Problem description:
Reproduce the entries below exactly, but only from the line containing "turquoise fish [498,451,548,511]" to the line containing "blue clock [276,602,304,687]", inclusive.

Segment Open

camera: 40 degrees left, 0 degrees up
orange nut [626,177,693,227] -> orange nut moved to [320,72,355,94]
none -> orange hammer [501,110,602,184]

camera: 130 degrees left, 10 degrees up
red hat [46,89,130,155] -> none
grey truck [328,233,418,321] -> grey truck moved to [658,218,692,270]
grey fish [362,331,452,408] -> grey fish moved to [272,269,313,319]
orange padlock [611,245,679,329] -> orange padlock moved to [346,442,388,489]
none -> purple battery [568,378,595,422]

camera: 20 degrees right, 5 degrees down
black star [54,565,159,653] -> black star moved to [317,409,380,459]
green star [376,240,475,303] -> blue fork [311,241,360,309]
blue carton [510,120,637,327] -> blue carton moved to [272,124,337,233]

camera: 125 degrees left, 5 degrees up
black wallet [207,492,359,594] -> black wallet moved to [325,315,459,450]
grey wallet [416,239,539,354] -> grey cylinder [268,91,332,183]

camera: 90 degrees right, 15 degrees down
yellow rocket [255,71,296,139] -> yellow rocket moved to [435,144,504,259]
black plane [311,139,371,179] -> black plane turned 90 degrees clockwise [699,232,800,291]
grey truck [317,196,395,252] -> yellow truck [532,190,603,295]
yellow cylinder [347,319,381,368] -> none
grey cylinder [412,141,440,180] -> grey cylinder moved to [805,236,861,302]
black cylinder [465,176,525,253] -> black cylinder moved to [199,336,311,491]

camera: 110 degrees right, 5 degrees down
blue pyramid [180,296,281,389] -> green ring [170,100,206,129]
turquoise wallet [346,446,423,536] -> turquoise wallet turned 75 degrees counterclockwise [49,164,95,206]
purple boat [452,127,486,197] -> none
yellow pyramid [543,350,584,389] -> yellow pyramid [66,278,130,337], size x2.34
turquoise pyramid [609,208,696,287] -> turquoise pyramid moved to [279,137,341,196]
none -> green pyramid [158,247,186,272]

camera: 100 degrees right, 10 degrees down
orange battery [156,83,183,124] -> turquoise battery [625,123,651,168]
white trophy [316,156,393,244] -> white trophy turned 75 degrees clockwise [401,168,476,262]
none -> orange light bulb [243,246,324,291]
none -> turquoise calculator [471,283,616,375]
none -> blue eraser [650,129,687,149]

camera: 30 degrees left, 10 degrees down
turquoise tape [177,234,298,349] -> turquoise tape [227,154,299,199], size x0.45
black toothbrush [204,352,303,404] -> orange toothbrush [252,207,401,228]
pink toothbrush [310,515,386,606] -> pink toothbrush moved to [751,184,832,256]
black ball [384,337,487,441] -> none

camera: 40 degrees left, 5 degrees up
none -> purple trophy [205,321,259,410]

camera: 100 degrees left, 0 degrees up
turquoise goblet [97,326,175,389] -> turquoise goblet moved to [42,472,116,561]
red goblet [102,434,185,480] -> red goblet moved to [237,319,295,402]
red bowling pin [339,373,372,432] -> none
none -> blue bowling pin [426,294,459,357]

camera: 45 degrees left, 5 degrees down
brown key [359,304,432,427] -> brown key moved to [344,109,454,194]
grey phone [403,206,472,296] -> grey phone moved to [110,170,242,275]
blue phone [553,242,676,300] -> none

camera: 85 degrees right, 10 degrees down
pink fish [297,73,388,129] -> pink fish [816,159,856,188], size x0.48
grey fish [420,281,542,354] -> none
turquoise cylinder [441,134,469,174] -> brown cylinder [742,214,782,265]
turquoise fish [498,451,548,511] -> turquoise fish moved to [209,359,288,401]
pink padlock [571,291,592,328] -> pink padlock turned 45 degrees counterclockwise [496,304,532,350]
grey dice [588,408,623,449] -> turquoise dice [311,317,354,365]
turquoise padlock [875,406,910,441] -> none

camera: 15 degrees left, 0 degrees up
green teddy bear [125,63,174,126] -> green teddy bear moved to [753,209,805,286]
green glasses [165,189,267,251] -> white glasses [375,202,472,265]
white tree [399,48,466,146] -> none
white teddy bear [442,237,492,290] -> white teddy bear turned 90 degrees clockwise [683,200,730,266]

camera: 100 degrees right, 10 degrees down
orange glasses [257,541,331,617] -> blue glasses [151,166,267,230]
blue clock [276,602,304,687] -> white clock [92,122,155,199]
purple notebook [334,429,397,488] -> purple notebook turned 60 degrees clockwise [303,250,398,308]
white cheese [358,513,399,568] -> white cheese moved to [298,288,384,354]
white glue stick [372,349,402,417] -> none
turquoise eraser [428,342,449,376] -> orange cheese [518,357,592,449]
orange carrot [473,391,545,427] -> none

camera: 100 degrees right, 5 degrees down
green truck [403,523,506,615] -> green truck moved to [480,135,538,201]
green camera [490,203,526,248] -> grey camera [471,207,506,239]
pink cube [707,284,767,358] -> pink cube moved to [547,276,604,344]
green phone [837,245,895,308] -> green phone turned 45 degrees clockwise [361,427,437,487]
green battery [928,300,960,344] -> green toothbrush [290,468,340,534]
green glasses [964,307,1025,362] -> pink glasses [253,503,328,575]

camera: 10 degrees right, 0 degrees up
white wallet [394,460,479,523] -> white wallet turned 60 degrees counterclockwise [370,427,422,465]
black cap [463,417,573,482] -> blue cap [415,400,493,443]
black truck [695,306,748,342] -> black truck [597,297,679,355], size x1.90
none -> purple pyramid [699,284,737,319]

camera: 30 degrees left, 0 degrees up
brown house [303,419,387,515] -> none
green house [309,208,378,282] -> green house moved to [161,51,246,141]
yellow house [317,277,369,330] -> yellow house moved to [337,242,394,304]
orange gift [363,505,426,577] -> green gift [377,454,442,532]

Segment Closed

Finished exercise:
turquoise fish [498,451,548,511] -> turquoise fish moved to [209,359,288,401]
pink padlock [571,291,592,328] -> pink padlock turned 45 degrees counterclockwise [496,304,532,350]
grey dice [588,408,623,449] -> turquoise dice [311,317,354,365]
turquoise padlock [875,406,910,441] -> none

camera: 15 degrees left, 0 degrees up
green teddy bear [125,63,174,126] -> green teddy bear moved to [753,209,805,286]
green glasses [165,189,267,251] -> white glasses [375,202,472,265]
white tree [399,48,466,146] -> none
white teddy bear [442,237,492,290] -> white teddy bear turned 90 degrees clockwise [683,200,730,266]

camera: 100 degrees right, 10 degrees down
orange glasses [257,541,331,617] -> blue glasses [151,166,267,230]
blue clock [276,602,304,687] -> white clock [92,122,155,199]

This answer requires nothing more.